### TASK
In the data below, how many lines include the string "none"? Give only the number.

==== EXERCISE DATA ====

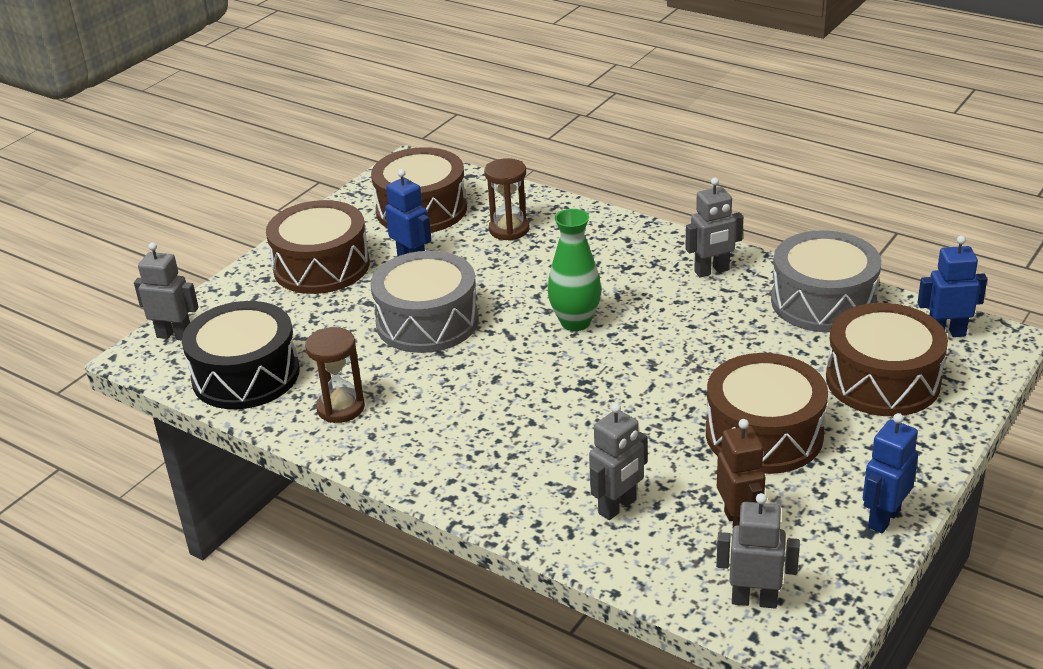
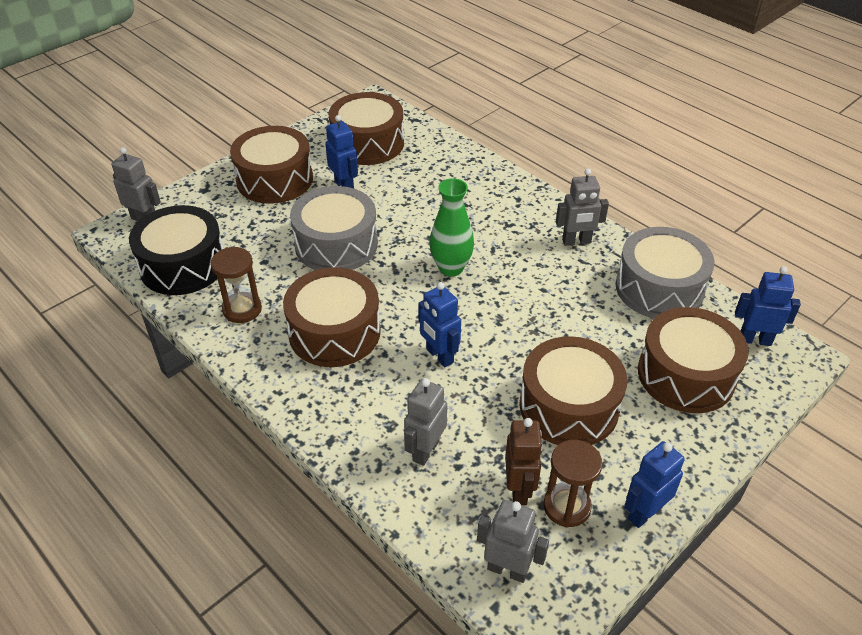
camera: 10 degrees right, 10 degrees up
(463, 411) = (334, 332): none -> brown drum
(509, 229) = (428, 173): brown hourglass -> brown hourglass (566, 506)
(597, 412) = (439, 356): none -> blue robot
(618, 507) = (425, 450): grey robot -> grey robot turned 150 degrees clockwise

====

### EXERCISE ANSWER
2